[[ Material for this exercise open ]]

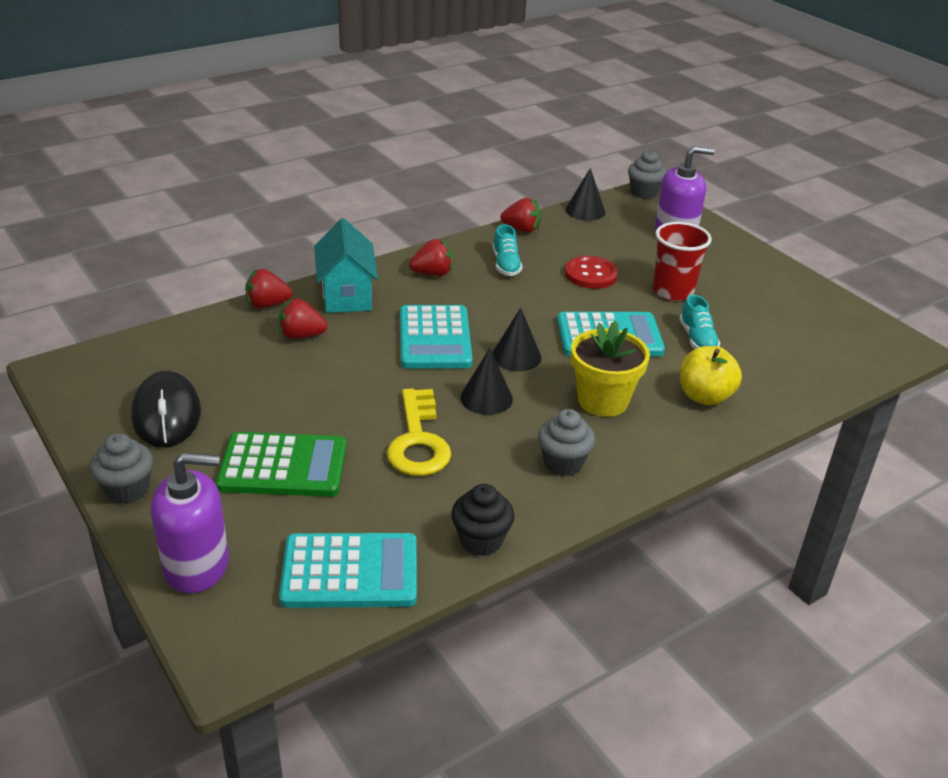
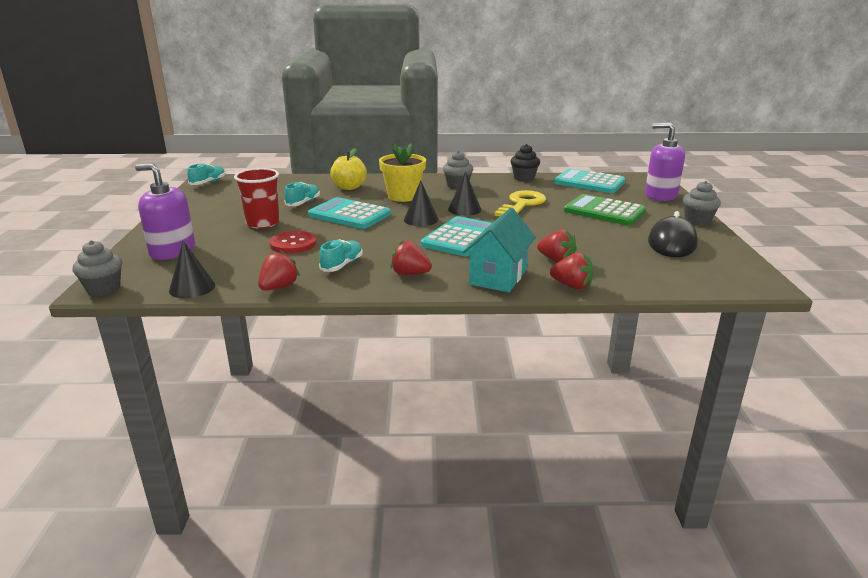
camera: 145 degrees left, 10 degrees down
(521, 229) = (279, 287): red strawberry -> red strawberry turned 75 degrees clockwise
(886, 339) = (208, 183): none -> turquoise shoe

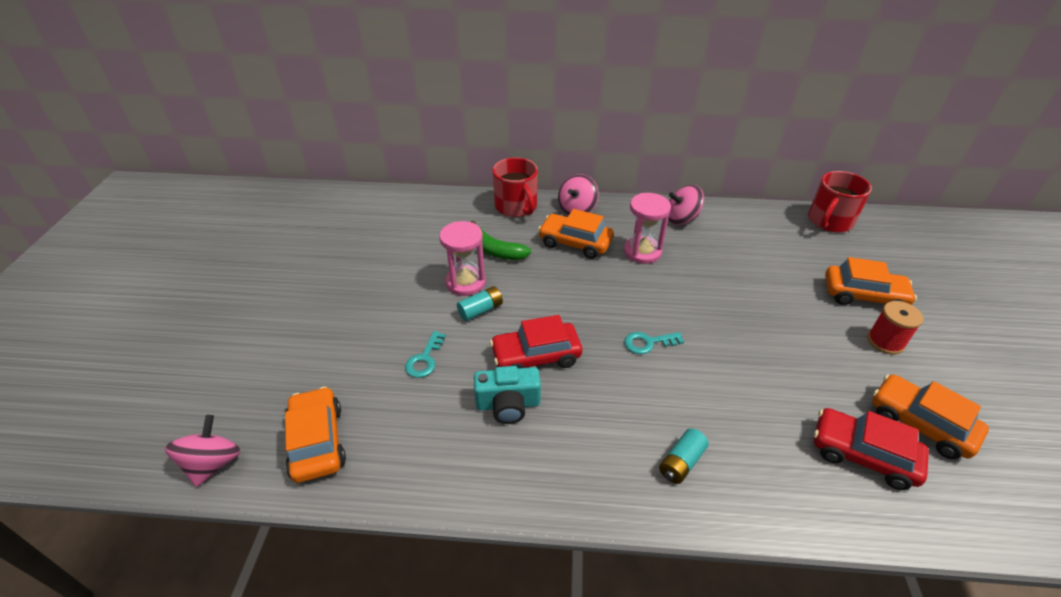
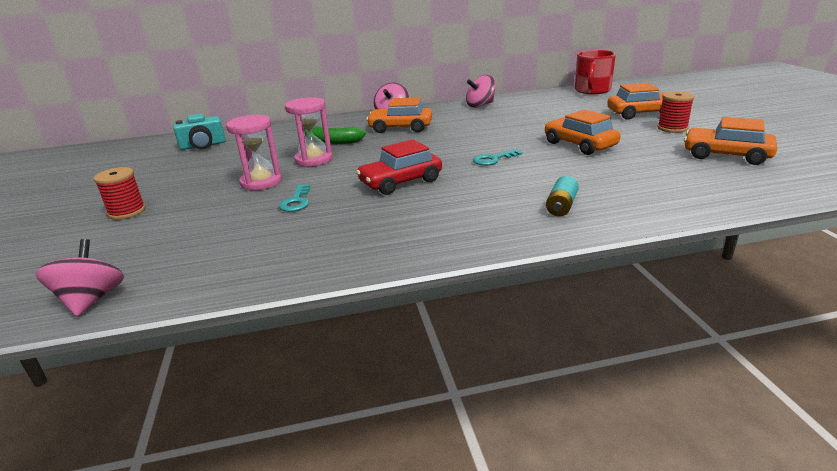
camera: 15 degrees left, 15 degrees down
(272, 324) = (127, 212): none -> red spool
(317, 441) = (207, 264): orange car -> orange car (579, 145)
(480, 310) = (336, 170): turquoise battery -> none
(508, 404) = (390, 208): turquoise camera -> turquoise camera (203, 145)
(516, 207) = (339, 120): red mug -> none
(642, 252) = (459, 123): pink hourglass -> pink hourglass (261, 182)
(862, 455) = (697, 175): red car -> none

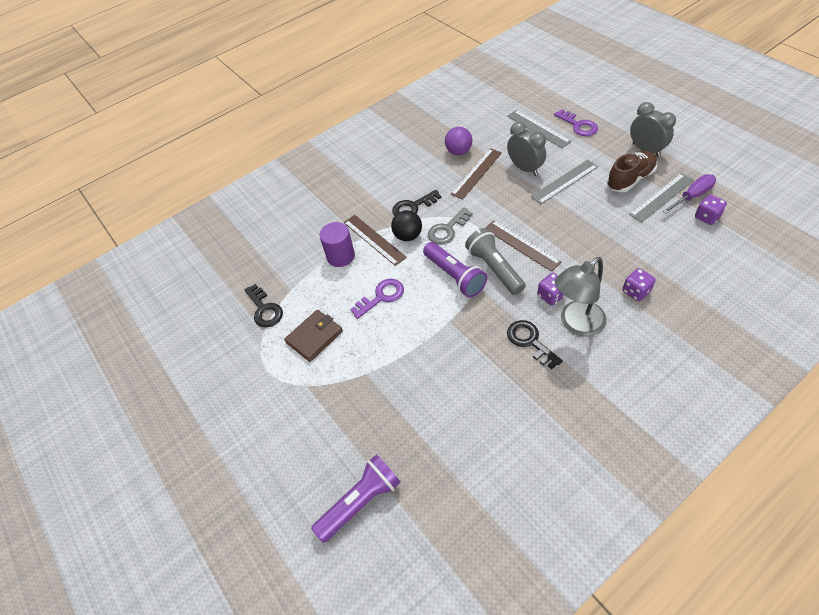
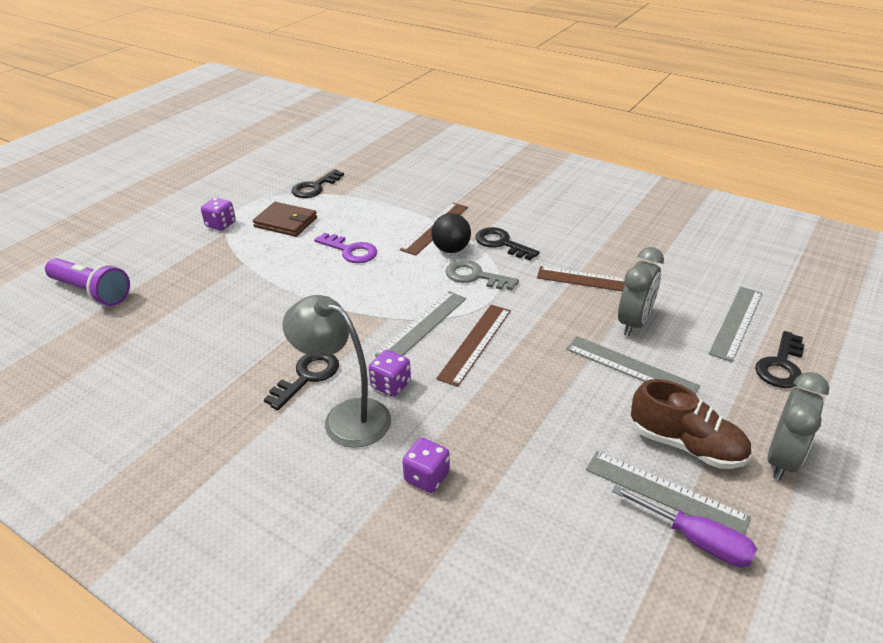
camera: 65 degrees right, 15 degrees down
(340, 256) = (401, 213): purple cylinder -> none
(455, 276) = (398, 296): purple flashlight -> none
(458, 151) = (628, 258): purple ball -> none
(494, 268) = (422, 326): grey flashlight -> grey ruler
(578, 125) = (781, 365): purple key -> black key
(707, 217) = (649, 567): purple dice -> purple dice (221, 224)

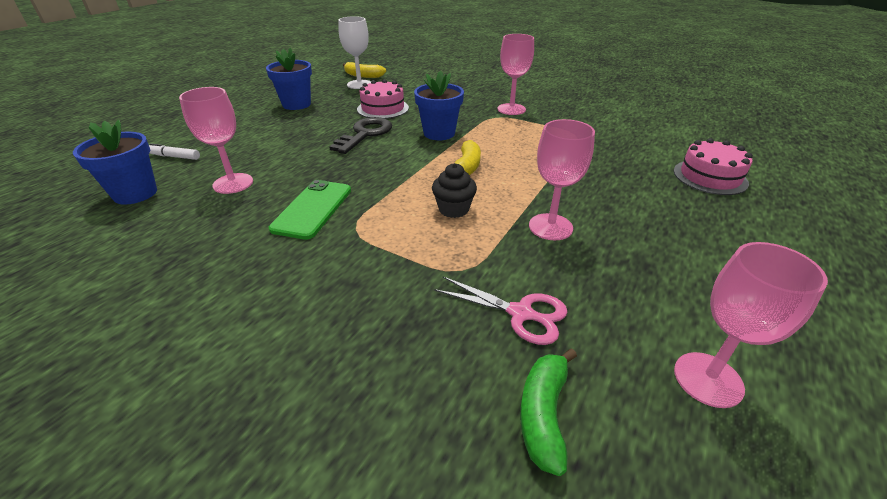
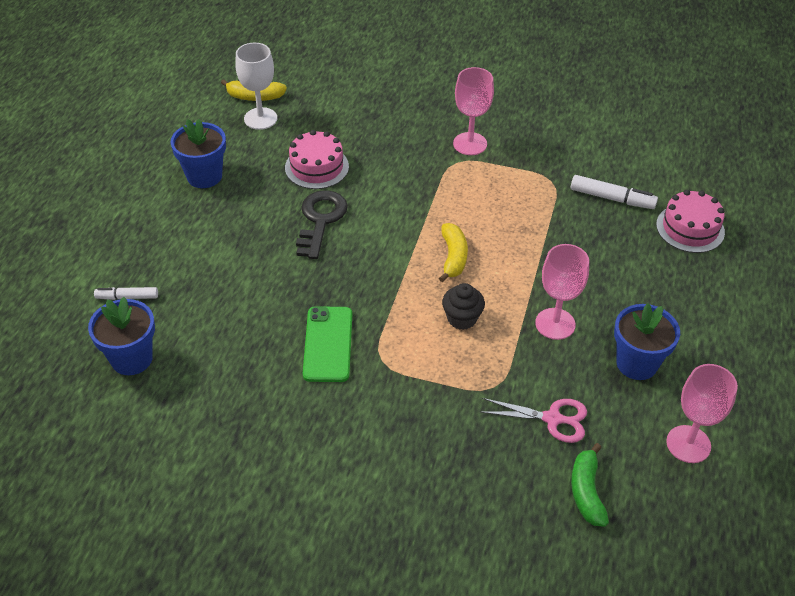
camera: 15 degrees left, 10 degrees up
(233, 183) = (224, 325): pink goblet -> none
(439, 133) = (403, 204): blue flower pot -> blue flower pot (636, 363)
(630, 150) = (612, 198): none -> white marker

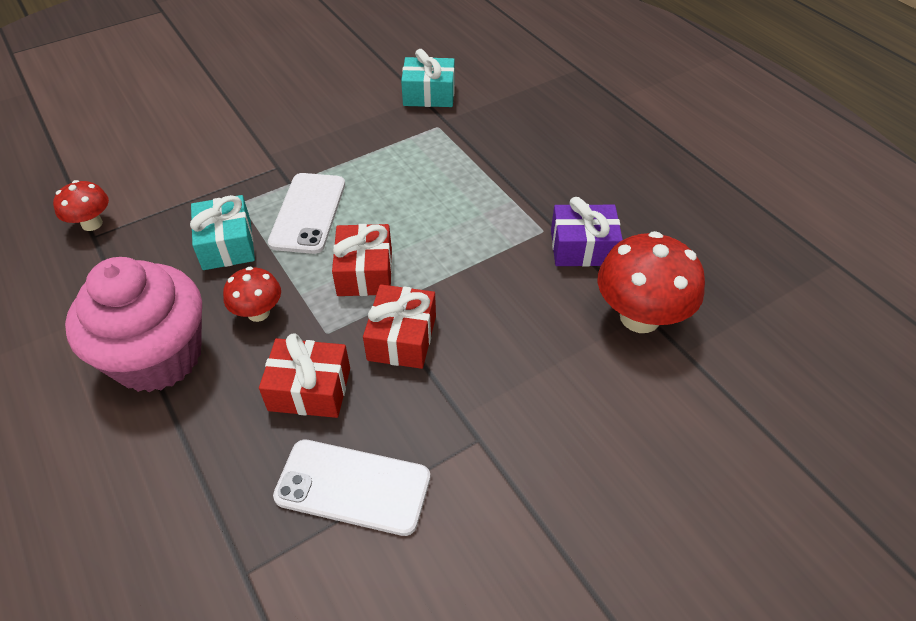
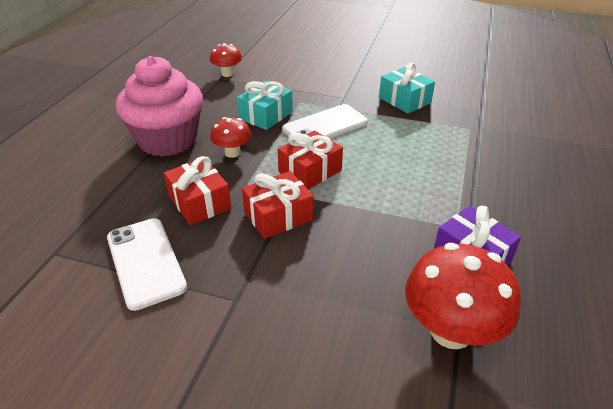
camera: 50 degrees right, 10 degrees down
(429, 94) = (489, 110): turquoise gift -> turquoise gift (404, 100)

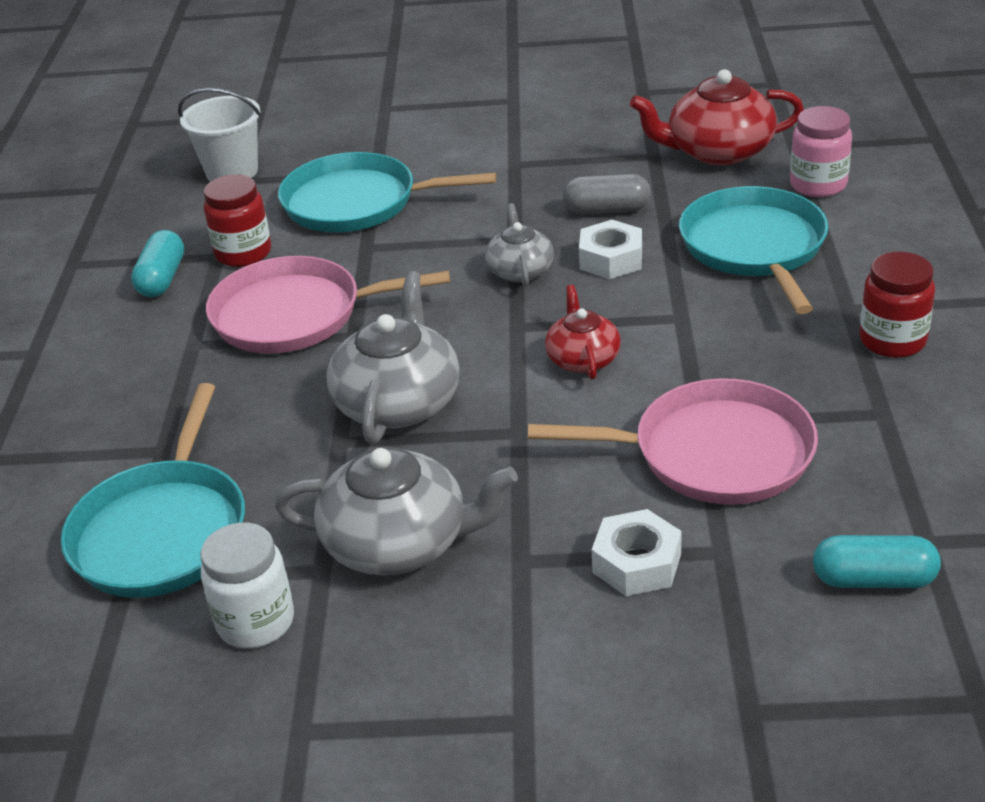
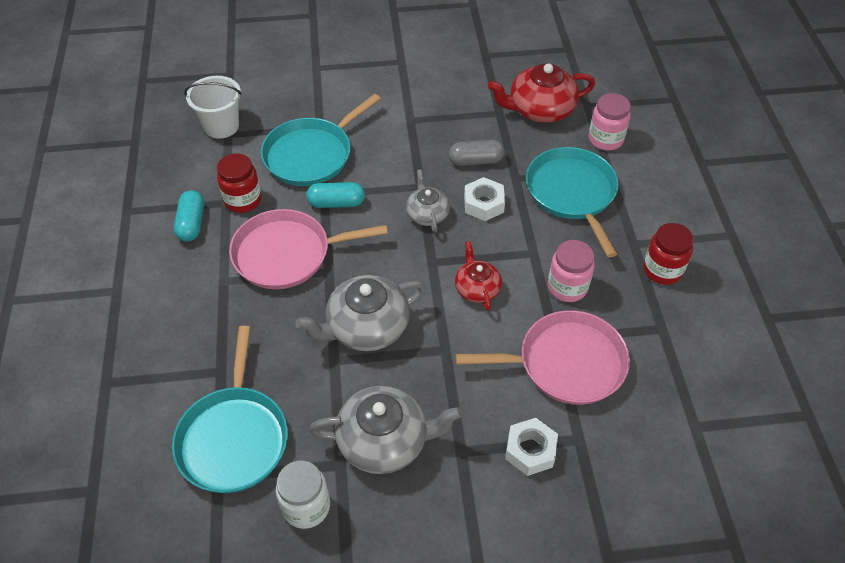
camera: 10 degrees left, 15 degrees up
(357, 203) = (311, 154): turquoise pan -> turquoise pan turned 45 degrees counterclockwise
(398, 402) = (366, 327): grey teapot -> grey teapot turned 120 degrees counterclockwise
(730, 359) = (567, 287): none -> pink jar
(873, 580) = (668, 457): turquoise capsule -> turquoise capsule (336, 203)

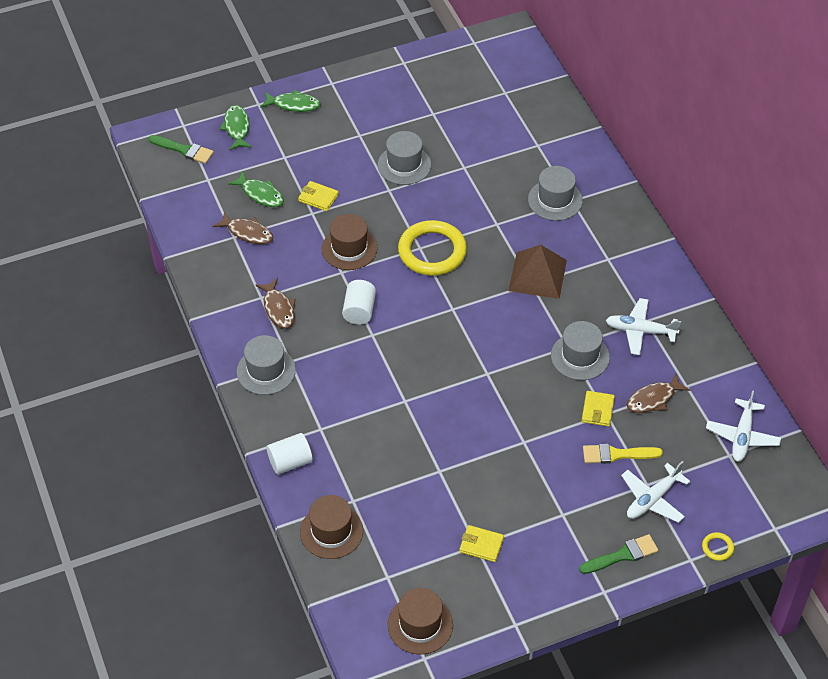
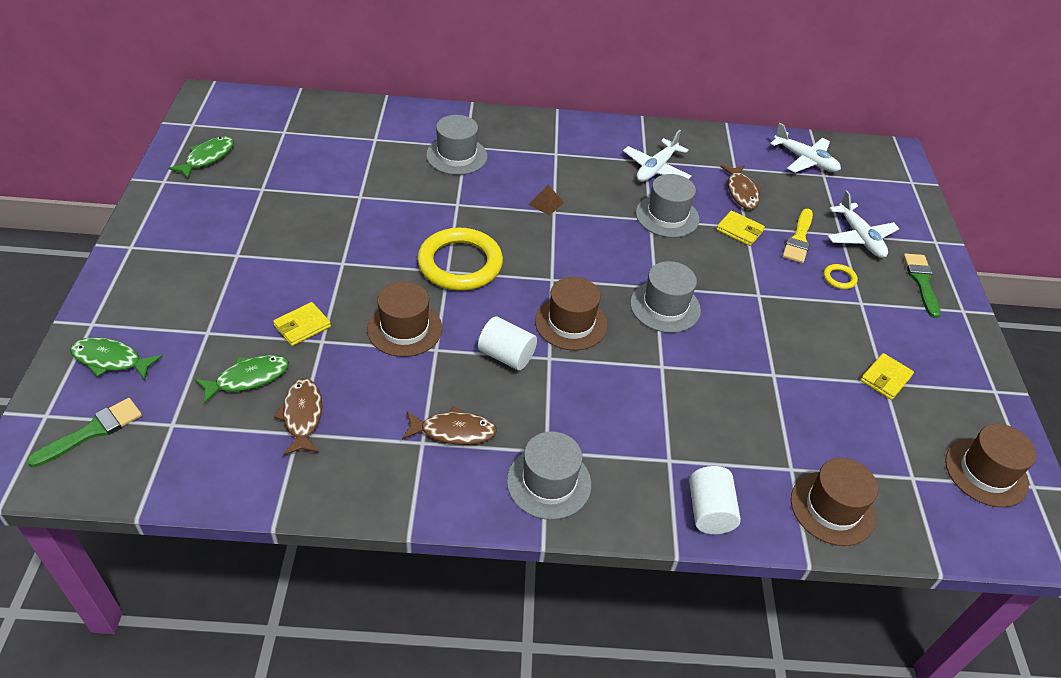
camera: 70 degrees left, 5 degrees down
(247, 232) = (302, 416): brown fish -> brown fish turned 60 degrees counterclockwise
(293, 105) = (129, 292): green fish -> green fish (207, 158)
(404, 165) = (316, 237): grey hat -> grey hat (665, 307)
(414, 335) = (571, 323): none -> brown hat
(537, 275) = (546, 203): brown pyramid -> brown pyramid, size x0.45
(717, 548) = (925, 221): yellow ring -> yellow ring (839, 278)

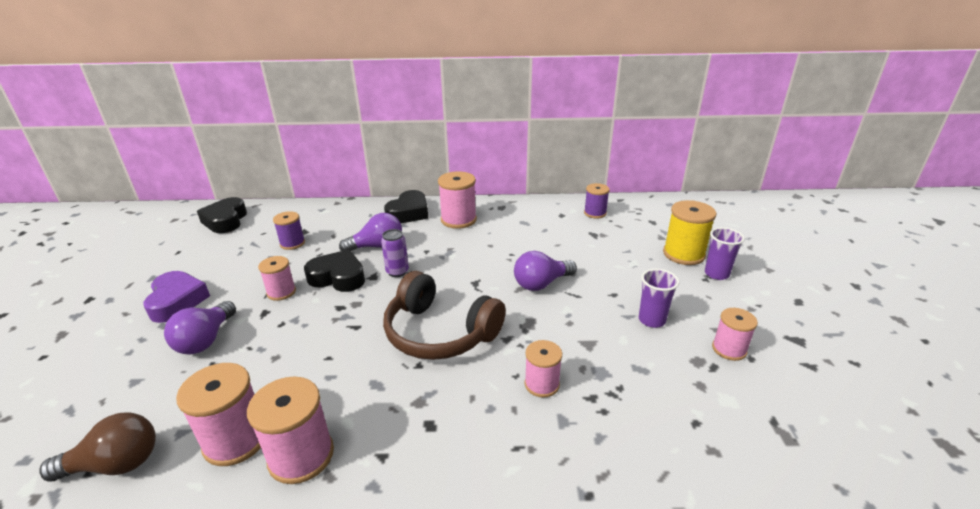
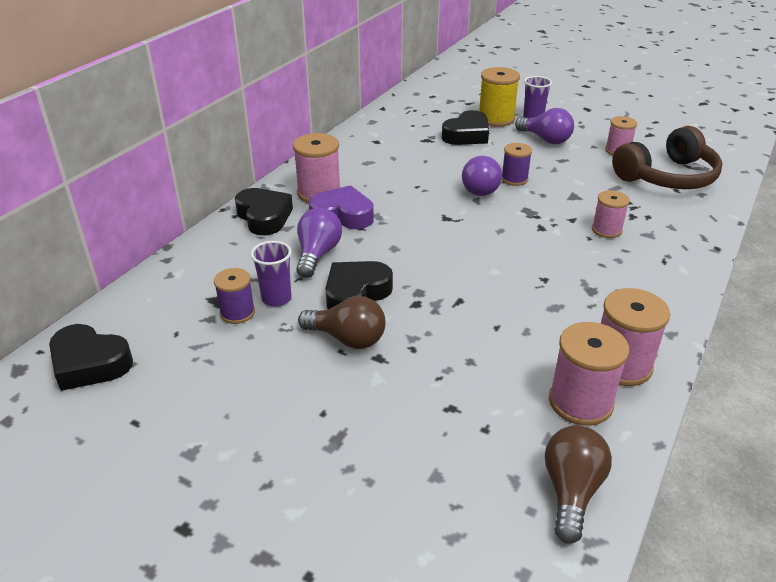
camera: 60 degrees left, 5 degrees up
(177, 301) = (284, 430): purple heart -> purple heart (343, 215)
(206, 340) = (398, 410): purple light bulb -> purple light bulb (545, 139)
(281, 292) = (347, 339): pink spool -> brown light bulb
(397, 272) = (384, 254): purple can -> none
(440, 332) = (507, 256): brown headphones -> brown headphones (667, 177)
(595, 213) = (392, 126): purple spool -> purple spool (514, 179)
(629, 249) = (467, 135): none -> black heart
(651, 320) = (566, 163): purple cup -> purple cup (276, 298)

[[ Material for this exercise closed ]]

**What you are asked to do:** Write out the lines above from the one with "(873, 580) = (668, 457): turquoise" through the one with "(717, 548) = (925, 221): yellow", ends included, exactly; no picture goes in.

**Expected output:**
(873, 580) = (668, 457): turquoise capsule -> turquoise capsule (336, 203)

camera: 70 degrees left, 5 degrees down
(247, 232) = (302, 416): brown fish -> brown fish turned 60 degrees counterclockwise
(293, 105) = (129, 292): green fish -> green fish (207, 158)
(404, 165) = (316, 237): grey hat -> grey hat (665, 307)
(414, 335) = (571, 323): none -> brown hat
(537, 275) = (546, 203): brown pyramid -> brown pyramid, size x0.45
(717, 548) = (925, 221): yellow ring -> yellow ring (839, 278)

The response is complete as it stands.